ASSIGNED TASK: In the data below, find the line that contains "(428, 151) = (479, 251): black" and the line that contains "camera: 40 degrees left, 5 degrees up". Copy both, plus every line between them, exactly.

Scene change data
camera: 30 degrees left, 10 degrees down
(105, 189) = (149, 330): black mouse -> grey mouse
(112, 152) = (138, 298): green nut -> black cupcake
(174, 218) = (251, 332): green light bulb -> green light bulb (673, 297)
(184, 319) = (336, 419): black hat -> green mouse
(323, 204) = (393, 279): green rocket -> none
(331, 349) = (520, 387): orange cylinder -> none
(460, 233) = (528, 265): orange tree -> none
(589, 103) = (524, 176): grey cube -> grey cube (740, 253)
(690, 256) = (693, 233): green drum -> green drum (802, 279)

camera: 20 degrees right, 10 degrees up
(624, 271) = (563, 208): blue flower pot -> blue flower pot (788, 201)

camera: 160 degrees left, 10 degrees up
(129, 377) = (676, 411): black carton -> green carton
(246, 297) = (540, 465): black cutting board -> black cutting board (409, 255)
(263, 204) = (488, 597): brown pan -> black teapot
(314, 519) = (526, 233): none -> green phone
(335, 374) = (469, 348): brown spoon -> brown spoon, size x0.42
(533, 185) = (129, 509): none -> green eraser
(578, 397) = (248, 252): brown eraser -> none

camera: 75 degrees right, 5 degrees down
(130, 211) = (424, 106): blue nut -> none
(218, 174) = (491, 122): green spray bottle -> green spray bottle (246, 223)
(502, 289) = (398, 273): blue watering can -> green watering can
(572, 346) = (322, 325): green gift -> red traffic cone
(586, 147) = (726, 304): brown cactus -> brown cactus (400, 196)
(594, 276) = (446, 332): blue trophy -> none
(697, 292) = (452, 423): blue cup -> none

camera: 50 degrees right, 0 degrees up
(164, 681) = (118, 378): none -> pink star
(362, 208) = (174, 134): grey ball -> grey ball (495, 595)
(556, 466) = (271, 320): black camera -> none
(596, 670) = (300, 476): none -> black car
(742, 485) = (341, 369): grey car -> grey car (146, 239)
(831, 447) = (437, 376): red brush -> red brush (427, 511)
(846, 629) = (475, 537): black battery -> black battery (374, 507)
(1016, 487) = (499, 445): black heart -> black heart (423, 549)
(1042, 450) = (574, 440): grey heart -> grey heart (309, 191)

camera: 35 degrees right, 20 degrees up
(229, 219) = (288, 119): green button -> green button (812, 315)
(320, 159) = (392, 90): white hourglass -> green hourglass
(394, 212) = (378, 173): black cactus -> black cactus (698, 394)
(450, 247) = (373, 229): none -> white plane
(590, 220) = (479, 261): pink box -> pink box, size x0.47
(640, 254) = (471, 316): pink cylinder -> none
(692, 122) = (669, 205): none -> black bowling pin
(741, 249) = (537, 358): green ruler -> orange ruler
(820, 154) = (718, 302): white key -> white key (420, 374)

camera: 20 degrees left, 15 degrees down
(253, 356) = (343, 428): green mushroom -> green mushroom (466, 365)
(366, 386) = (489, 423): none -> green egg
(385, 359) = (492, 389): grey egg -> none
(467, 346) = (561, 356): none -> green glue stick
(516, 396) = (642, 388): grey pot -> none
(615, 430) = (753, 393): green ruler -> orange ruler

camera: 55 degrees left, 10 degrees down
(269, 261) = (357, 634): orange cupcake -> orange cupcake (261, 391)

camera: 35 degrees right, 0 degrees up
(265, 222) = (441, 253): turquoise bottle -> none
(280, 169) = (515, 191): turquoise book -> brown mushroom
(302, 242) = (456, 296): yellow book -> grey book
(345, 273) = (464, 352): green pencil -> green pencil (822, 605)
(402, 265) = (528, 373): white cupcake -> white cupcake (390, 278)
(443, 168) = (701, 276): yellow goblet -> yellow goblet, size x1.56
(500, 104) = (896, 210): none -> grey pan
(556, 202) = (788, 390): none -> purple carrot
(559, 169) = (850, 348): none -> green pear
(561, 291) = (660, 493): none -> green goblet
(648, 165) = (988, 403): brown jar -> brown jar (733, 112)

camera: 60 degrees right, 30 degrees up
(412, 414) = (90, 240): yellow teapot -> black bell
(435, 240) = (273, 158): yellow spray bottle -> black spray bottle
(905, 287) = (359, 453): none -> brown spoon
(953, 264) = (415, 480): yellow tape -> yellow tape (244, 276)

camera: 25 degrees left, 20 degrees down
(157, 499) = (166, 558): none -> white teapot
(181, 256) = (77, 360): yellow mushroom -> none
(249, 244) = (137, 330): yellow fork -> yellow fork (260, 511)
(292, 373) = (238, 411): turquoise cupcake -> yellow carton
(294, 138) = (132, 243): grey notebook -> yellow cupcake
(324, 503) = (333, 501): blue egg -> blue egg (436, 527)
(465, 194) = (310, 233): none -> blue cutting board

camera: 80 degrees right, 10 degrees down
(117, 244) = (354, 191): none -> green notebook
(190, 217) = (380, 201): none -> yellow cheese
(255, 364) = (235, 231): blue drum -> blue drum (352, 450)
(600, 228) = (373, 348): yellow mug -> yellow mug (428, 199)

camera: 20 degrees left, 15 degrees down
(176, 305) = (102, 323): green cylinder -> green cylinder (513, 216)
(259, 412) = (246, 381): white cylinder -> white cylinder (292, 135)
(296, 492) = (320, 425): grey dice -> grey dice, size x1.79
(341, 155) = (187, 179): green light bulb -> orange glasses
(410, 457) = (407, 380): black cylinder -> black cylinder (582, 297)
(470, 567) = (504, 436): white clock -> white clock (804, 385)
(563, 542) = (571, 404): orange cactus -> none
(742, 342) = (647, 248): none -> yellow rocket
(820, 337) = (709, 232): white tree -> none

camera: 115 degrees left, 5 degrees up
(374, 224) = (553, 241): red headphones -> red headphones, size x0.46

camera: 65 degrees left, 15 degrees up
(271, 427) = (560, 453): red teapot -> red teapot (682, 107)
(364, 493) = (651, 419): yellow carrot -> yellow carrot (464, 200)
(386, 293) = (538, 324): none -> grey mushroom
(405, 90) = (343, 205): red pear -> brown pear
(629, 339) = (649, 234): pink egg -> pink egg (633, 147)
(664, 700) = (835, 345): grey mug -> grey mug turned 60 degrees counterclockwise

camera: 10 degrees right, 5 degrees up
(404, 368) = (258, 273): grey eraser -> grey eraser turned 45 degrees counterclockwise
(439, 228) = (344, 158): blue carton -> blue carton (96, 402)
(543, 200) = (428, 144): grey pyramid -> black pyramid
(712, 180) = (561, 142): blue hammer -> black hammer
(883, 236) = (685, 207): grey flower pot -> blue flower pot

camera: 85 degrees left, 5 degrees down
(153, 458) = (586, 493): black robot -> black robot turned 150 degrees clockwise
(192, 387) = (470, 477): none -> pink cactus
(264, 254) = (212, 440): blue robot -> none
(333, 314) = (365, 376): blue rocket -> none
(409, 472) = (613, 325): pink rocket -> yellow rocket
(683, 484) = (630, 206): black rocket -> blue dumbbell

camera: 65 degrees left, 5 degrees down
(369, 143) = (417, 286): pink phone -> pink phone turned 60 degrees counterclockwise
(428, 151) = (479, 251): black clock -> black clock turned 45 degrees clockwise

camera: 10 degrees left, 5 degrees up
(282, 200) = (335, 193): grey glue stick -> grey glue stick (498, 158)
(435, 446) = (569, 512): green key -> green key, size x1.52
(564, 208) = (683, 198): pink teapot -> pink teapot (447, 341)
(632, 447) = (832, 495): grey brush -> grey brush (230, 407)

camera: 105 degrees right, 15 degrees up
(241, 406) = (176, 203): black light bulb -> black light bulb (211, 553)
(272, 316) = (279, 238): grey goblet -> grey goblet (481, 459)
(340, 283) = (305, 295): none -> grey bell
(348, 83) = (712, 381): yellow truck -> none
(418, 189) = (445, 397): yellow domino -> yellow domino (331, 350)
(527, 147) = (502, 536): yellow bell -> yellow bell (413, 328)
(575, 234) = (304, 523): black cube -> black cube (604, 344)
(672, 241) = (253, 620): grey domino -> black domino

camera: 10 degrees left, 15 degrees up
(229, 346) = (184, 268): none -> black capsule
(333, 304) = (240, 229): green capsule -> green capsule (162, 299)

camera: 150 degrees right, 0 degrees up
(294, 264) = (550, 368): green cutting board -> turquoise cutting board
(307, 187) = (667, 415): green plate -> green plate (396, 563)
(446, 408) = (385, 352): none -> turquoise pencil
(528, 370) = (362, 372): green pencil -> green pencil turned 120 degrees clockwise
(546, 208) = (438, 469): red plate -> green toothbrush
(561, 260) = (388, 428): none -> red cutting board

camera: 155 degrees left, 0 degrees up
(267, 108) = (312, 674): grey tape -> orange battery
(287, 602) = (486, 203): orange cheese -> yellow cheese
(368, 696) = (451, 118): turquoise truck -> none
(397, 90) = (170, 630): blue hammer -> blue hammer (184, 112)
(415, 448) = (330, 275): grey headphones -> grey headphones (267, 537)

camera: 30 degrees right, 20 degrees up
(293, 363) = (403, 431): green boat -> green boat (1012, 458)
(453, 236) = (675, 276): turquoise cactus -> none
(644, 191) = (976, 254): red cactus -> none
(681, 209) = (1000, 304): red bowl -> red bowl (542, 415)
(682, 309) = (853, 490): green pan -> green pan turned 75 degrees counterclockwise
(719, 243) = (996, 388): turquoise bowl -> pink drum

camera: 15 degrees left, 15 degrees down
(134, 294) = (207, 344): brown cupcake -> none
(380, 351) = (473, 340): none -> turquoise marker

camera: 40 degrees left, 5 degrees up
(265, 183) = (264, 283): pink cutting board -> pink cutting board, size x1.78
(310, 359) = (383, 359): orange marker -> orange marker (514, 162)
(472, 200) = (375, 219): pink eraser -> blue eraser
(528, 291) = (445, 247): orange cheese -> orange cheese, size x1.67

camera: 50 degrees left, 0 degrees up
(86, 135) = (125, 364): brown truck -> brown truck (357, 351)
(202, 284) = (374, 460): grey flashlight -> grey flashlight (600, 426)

EXERCISE RESULT:
(428, 151) = (479, 251): black clock -> black clock turned 45 degrees clockwise

camera: 10 degrees left, 5 degrees up
(282, 200) = (335, 193): grey glue stick -> grey glue stick (498, 158)
(435, 446) = (569, 512): green key -> green key, size x1.52
(564, 208) = (683, 198): pink teapot -> pink teapot (447, 341)
(632, 447) = (832, 495): grey brush -> grey brush (230, 407)

camera: 105 degrees right, 15 degrees up
(241, 406) = (176, 203): black light bulb -> black light bulb (211, 553)
(272, 316) = (279, 238): grey goblet -> grey goblet (481, 459)
(340, 283) = (305, 295): none -> grey bell
(348, 83) = (712, 381): yellow truck -> none
(418, 189) = (445, 397): yellow domino -> yellow domino (331, 350)
(527, 147) = (502, 536): yellow bell -> yellow bell (413, 328)
(575, 234) = (304, 523): black cube -> black cube (604, 344)
(672, 241) = (253, 620): grey domino -> black domino

camera: 10 degrees left, 15 degrees up
(229, 346) = (184, 268): none -> black capsule
(333, 304) = (240, 229): green capsule -> green capsule (162, 299)

camera: 150 degrees right, 0 degrees up
(294, 264) = (550, 368): green cutting board -> turquoise cutting board
(307, 187) = (667, 415): green plate -> green plate (396, 563)
(446, 408) = (385, 352): none -> turquoise pencil
(528, 370) = (362, 372): green pencil -> green pencil turned 120 degrees clockwise
(546, 208) = (438, 469): red plate -> green toothbrush
(561, 260) = (388, 428): none -> red cutting board

camera: 155 degrees left, 0 degrees up
(267, 108) = (312, 674): grey tape -> orange battery
(287, 602) = (486, 203): orange cheese -> yellow cheese
(368, 696) = (451, 118): turquoise truck -> none
(397, 90) = (170, 630): blue hammer -> blue hammer (184, 112)
(415, 448) = (330, 275): grey headphones -> grey headphones (267, 537)

camera: 30 degrees right, 20 degrees up
(293, 363) = (403, 431): green boat -> green boat (1012, 458)
(453, 236) = (675, 276): turquoise cactus -> none
(644, 191) = (976, 254): red cactus -> none
(681, 209) = (1000, 304): red bowl -> red bowl (542, 415)
(682, 309) = (853, 490): green pan -> green pan turned 75 degrees counterclockwise
(719, 243) = (996, 388): turquoise bowl -> pink drum

camera: 15 degrees left, 15 degrees down
(134, 294) = (207, 344): brown cupcake -> none
(380, 351) = (473, 340): none -> turquoise marker

camera: 40 degrees left, 5 degrees up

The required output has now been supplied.